WHAT THE TASK REQUIRES – Go to the line containing "C5: 10nF (3V3, GND) -> 100nF (3V3, GND)" in the records below and print it and every following line exactly, on through the line containing "C2: 1uF (plus VDD, minus", then stop.

DATA PROVIDED –
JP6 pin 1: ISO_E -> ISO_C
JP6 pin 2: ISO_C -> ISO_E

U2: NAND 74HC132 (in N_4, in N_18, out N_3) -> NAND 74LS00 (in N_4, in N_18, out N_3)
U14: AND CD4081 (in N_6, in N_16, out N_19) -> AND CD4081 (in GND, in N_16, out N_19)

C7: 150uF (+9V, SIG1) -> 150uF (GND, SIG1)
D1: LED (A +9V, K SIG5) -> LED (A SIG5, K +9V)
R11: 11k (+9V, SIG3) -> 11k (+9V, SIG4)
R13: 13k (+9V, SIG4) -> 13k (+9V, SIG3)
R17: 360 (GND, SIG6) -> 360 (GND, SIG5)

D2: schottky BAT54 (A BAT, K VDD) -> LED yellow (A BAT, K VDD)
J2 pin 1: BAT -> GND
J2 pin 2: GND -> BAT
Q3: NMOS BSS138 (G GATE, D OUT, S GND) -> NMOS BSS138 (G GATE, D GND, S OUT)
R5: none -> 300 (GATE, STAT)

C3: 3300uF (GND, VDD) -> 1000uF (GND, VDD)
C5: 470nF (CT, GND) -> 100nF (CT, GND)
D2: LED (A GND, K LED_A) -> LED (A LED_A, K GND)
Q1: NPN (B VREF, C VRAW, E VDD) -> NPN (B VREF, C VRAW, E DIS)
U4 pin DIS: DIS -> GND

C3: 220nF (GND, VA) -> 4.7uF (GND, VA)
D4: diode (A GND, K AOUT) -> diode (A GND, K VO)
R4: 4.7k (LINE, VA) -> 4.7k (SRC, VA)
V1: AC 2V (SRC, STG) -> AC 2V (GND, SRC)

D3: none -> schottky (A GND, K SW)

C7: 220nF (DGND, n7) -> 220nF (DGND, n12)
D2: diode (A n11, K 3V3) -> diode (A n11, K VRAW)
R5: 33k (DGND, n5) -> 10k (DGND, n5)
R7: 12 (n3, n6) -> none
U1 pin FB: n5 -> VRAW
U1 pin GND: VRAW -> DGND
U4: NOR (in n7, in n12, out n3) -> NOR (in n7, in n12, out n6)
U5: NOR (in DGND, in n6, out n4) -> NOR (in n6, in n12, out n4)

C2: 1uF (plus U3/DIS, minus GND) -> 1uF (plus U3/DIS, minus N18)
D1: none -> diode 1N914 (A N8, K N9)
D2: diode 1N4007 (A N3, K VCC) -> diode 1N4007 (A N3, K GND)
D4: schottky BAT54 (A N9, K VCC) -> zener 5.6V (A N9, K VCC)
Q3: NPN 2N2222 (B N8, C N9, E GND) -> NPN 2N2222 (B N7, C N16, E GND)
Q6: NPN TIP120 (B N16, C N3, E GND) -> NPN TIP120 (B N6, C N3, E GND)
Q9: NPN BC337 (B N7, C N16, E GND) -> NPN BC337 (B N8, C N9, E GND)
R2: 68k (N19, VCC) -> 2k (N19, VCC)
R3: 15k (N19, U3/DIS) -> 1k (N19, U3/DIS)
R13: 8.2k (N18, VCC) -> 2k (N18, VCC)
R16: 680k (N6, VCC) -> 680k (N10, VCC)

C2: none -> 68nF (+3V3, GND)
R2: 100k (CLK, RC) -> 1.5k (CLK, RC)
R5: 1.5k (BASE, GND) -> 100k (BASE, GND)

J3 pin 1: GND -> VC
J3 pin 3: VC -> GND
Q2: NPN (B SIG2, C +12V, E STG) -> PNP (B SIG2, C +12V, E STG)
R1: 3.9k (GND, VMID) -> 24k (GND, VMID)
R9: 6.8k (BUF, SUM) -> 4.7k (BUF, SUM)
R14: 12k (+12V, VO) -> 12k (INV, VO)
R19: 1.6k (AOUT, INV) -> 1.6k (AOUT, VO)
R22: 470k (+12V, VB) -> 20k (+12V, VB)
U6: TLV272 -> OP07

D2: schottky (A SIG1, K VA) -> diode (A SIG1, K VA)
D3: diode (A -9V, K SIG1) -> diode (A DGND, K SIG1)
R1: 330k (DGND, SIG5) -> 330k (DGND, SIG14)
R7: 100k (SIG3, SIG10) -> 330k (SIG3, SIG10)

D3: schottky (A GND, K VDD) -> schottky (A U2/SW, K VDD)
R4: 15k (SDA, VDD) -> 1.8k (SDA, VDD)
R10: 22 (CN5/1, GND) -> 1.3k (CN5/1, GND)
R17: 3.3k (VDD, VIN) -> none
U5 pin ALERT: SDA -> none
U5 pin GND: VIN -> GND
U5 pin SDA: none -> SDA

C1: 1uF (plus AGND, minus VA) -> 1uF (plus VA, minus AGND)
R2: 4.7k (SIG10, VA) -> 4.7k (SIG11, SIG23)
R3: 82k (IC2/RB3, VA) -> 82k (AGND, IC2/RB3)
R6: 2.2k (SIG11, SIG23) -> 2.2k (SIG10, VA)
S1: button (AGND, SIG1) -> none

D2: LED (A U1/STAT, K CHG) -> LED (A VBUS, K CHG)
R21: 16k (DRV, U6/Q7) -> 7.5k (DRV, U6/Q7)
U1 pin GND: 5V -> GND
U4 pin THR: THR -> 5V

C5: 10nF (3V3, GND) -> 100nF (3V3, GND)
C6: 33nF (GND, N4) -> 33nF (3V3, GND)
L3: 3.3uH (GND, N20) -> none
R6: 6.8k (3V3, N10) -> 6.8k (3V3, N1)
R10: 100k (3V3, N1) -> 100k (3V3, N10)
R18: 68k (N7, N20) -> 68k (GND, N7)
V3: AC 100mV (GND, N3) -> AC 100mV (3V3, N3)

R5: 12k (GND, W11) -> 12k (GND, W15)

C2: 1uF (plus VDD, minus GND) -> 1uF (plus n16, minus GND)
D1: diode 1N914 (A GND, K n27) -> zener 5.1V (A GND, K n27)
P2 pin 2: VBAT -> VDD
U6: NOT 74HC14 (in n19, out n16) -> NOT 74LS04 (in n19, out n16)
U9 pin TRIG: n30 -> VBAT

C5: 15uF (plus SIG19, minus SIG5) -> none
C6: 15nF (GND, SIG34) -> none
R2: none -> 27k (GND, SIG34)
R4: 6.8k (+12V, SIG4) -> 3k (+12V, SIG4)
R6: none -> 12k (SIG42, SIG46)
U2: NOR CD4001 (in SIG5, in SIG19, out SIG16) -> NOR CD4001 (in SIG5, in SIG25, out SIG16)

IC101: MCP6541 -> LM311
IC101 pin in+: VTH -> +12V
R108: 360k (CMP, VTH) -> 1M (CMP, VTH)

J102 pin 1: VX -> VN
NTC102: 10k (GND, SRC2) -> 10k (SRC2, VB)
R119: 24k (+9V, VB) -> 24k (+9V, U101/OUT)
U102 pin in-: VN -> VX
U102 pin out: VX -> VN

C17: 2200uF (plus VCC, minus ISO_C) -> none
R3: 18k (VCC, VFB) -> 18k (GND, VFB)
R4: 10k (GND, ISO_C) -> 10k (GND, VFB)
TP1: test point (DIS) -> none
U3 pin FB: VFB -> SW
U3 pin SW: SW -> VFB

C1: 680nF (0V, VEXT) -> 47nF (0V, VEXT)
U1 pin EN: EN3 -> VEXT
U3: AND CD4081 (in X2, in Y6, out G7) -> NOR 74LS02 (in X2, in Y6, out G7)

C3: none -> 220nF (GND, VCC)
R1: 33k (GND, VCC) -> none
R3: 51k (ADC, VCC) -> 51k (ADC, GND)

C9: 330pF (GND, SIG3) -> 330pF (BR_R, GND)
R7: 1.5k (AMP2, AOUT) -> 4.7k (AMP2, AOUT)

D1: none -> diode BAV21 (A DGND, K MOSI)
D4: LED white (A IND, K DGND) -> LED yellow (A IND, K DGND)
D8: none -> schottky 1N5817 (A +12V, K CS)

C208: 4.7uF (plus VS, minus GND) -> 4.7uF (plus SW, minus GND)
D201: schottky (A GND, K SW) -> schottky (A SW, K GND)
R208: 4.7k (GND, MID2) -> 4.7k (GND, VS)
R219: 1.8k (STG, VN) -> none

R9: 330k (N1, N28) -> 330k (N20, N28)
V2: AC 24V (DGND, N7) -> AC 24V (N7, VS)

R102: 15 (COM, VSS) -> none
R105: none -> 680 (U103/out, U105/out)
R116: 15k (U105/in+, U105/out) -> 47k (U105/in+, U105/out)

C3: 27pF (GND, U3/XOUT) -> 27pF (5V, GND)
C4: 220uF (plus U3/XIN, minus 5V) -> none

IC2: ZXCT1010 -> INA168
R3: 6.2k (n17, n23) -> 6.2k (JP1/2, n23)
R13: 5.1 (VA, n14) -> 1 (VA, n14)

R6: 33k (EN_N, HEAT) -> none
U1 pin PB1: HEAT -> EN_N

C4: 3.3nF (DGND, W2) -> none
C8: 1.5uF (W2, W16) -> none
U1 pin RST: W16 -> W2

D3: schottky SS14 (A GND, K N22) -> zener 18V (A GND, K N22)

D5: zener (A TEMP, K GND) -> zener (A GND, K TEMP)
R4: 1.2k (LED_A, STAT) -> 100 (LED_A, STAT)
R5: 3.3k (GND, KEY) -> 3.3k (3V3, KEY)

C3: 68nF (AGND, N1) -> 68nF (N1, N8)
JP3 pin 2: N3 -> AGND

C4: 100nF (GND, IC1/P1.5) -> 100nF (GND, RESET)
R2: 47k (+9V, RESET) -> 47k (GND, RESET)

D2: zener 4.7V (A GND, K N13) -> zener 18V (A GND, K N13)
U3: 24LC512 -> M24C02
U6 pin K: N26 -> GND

EXERCISE OUTPUT –
C5: 10nF (3V3, GND) -> 100nF (3V3, GND)
C6: 33nF (GND, N4) -> 33nF (3V3, GND)
L3: 3.3uH (GND, N20) -> none
R6: 6.8k (3V3, N10) -> 6.8k (3V3, N1)
R10: 100k (3V3, N1) -> 100k (3V3, N10)
R18: 68k (N7, N20) -> 68k (GND, N7)
V3: AC 100mV (GND, N3) -> AC 100mV (3V3, N3)

R5: 12k (GND, W11) -> 12k (GND, W15)

C2: 1uF (plus VDD, minus GND) -> 1uF (plus n16, minus GND)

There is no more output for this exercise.